(Before-and-after change data)
*** Begin section ***
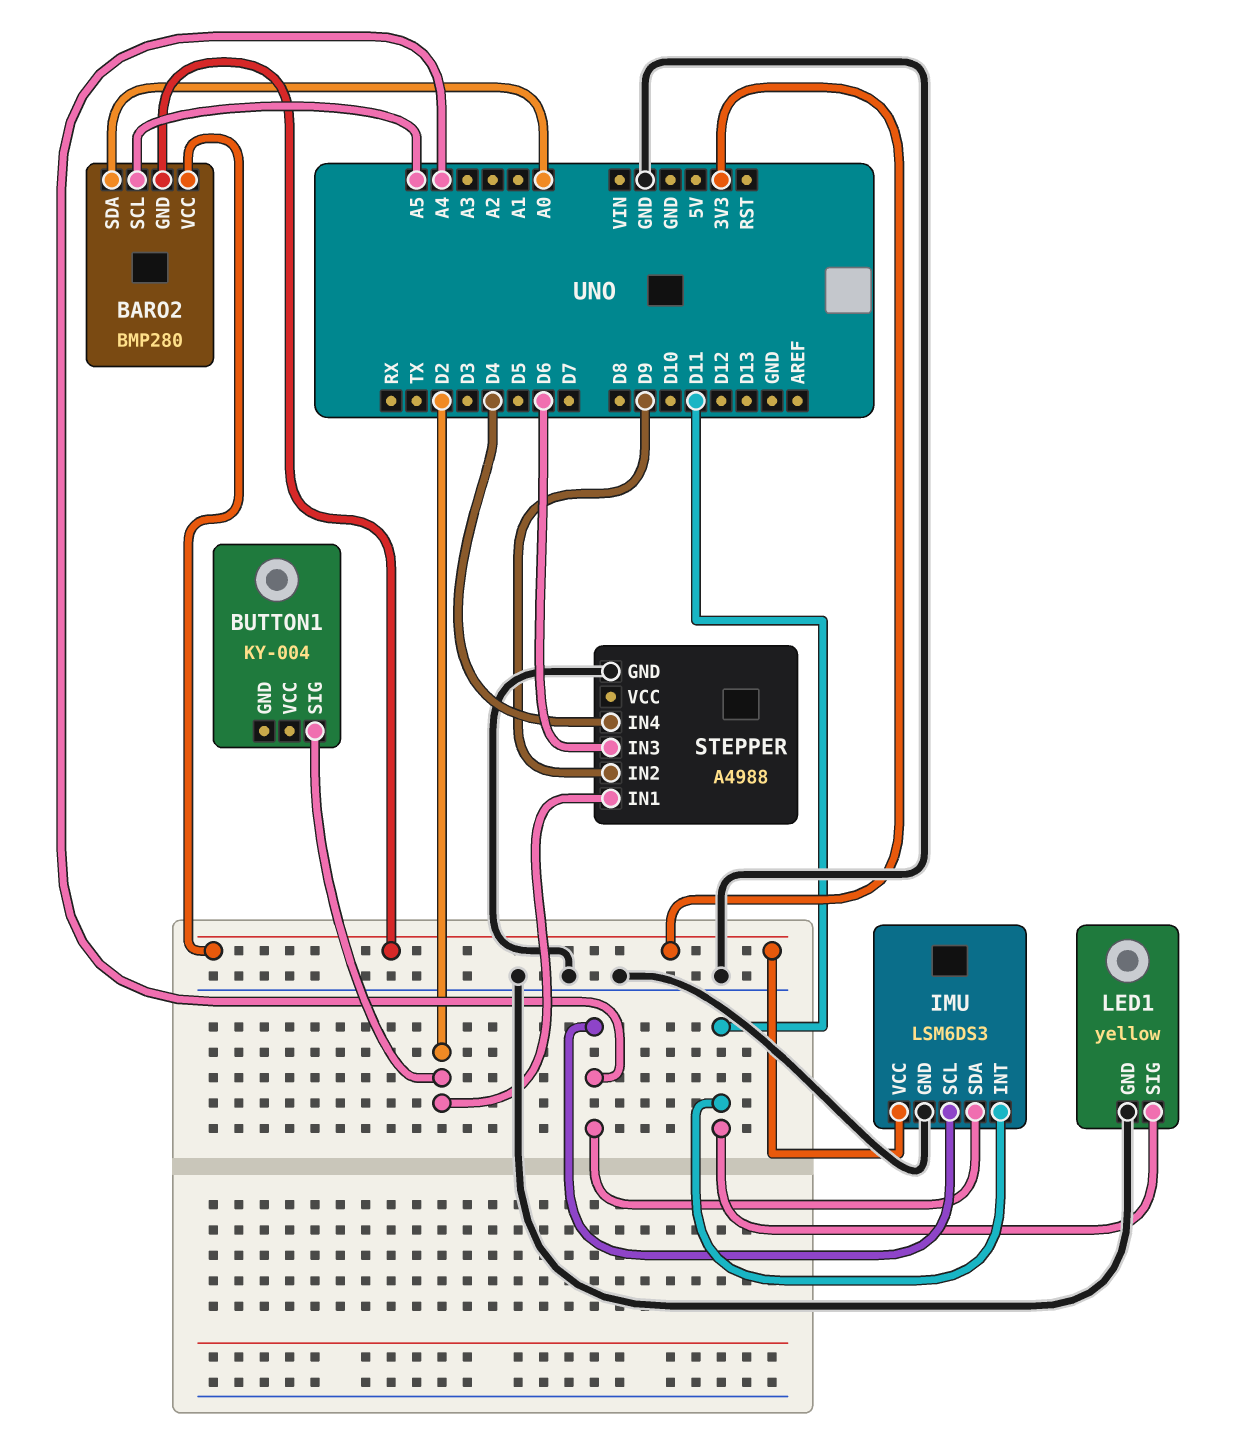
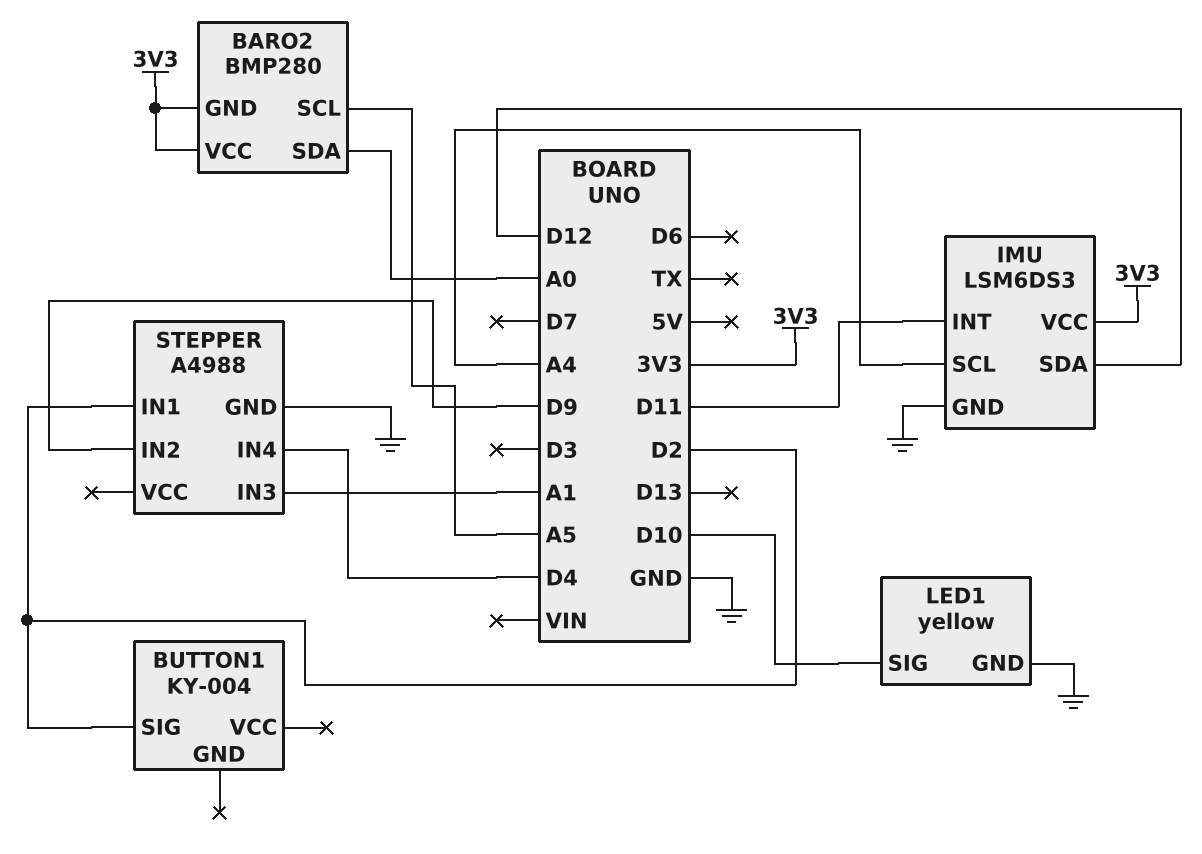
IMU pin SDA: A4 -> D12
LED1 pin SIG: D11 -> D10
STEPPER pin IN3: D6 -> A1

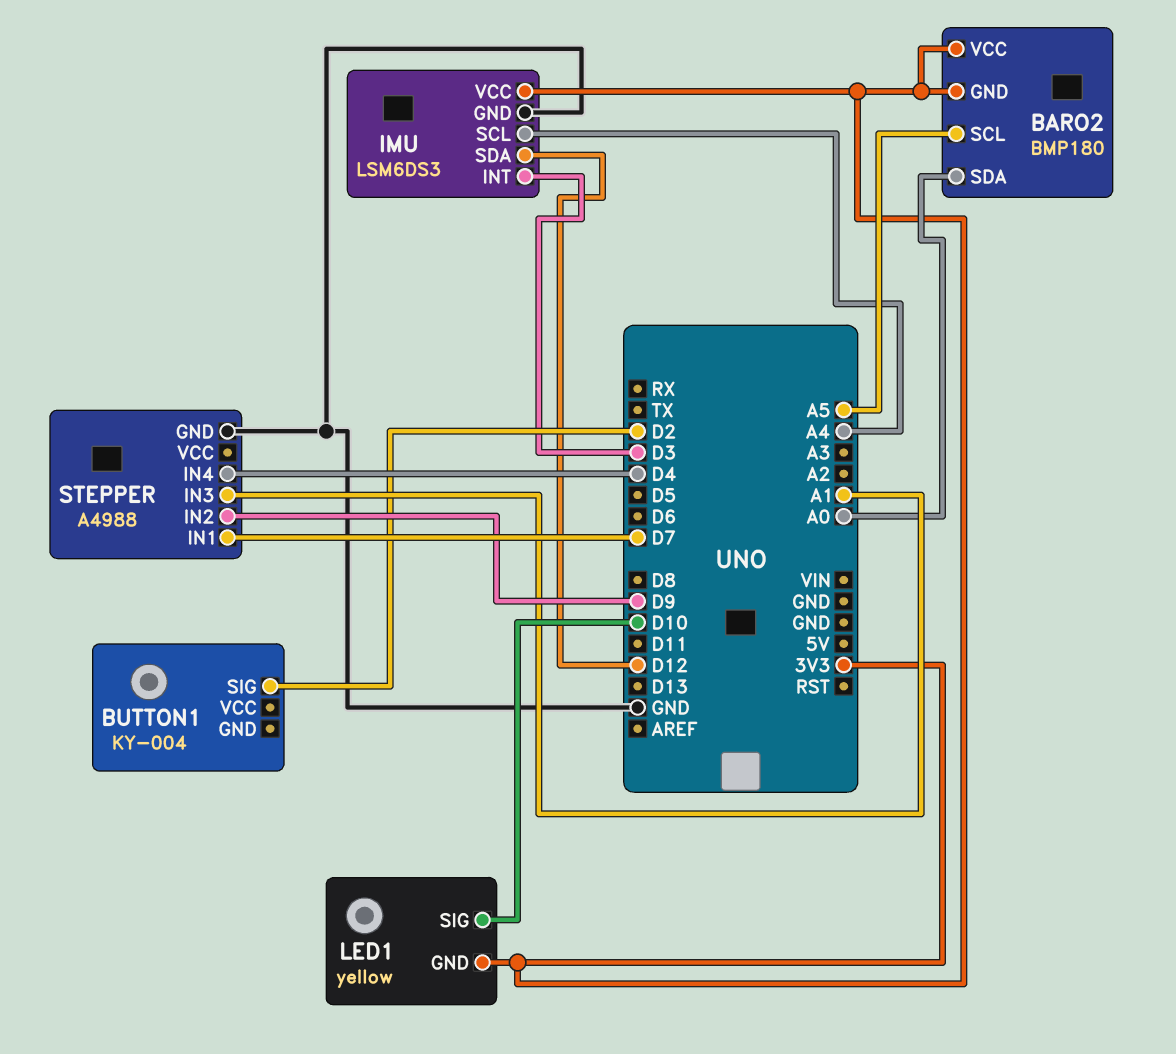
BARO2: BMP280 -> BMP180
IMU pin INT: D11 -> D3
LED1 pin GND: GND -> 3V3
STEPPER pin IN1: D2 -> D7

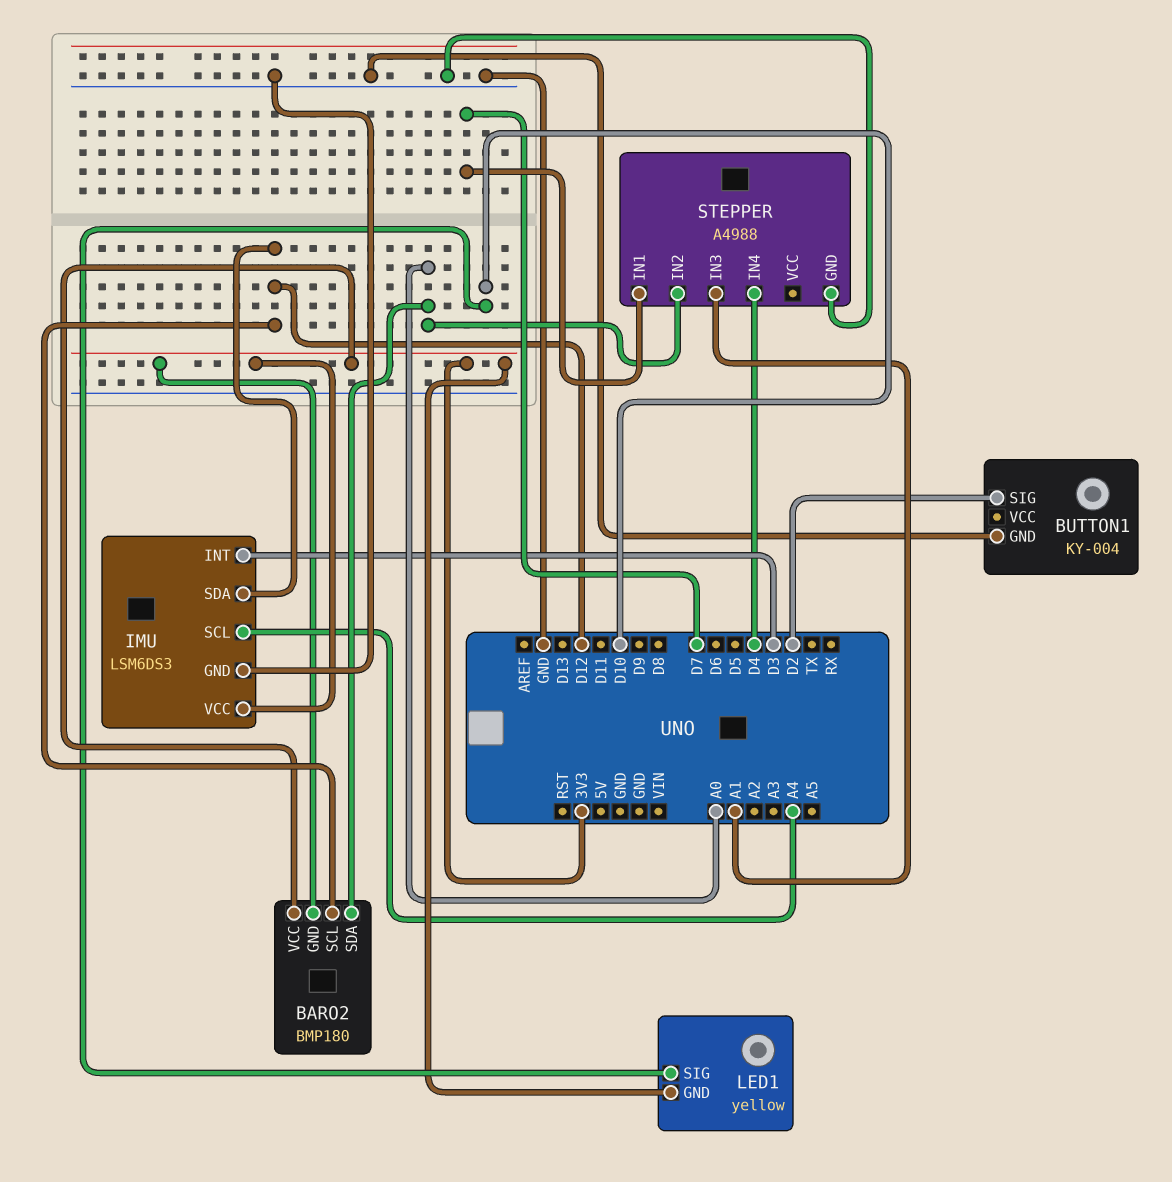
BARO2 pin SCL: A5 -> D12
BUTTON1 pin GND: none -> GND
STEPPER pin IN2: D9 -> A0

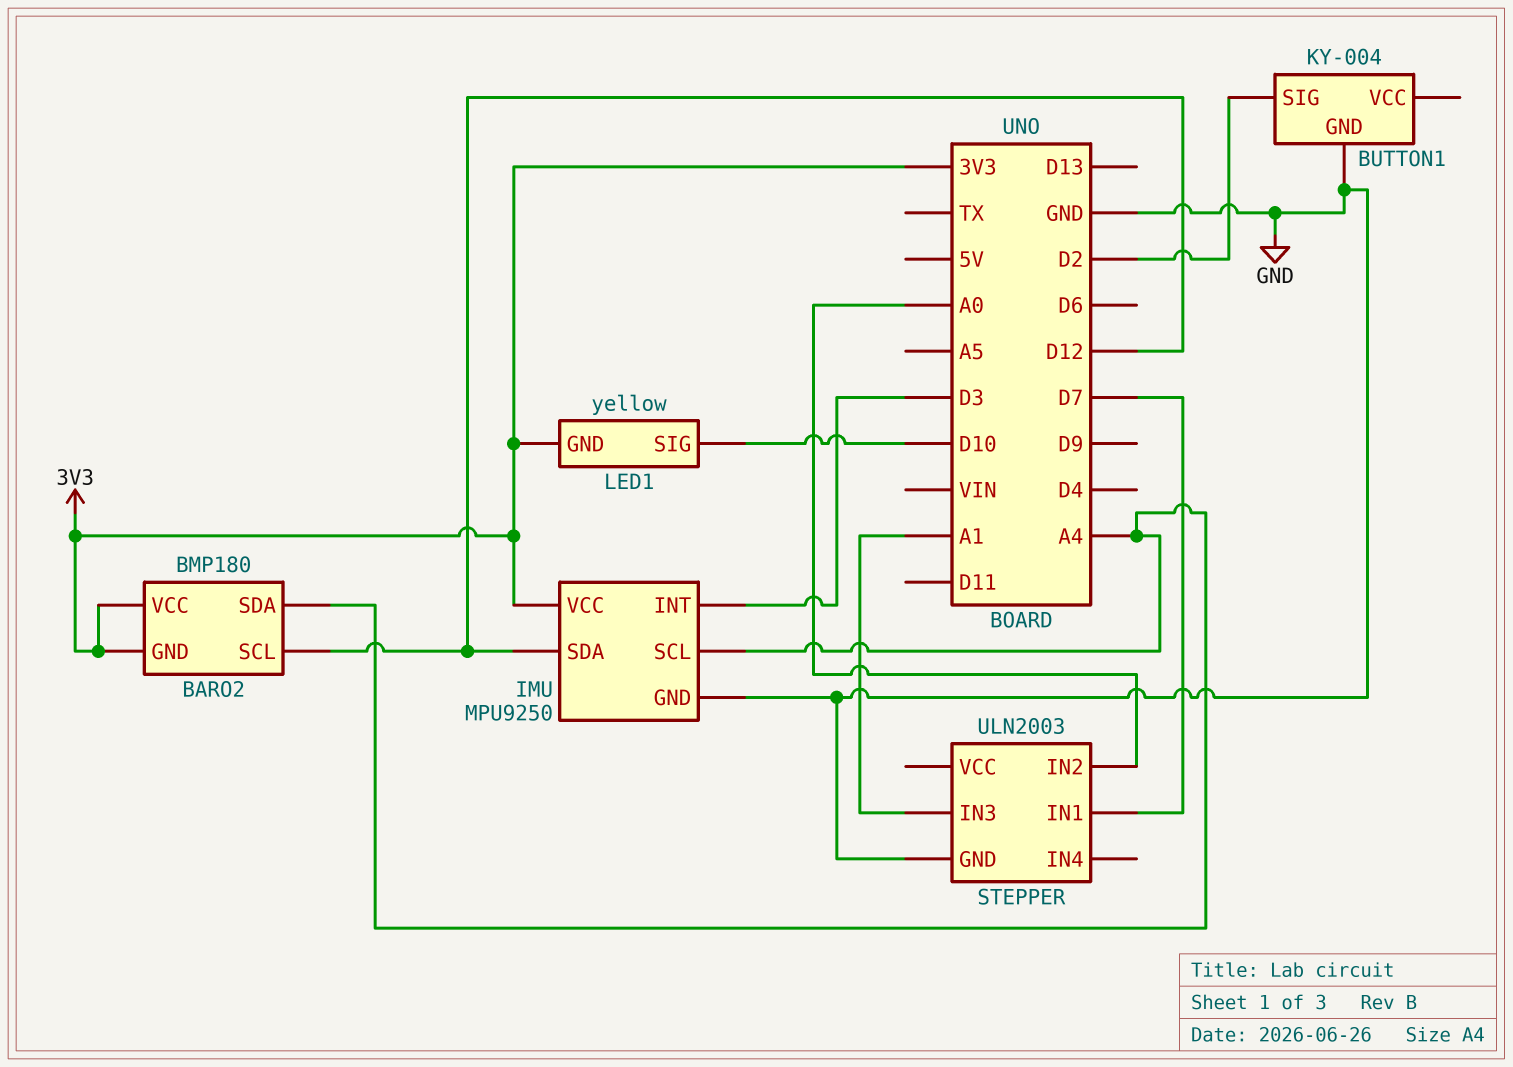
BARO2 pin SDA: A0 -> A4
IMU: LSM6DS3 -> MPU9250
STEPPER: A4988 -> ULN2003
STEPPER pin IN4: D4 -> none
*** End section ***
About this task: What is needed is the data above, retyped exactly, with every picture left out.

Your solution:
IMU pin SDA: A4 -> D12
LED1 pin SIG: D11 -> D10
STEPPER pin IN3: D6 -> A1

BARO2: BMP280 -> BMP180
IMU pin INT: D11 -> D3
LED1 pin GND: GND -> 3V3
STEPPER pin IN1: D2 -> D7

BARO2 pin SCL: A5 -> D12
BUTTON1 pin GND: none -> GND
STEPPER pin IN2: D9 -> A0

BARO2 pin SDA: A0 -> A4
IMU: LSM6DS3 -> MPU9250
STEPPER: A4988 -> ULN2003
STEPPER pin IN4: D4 -> none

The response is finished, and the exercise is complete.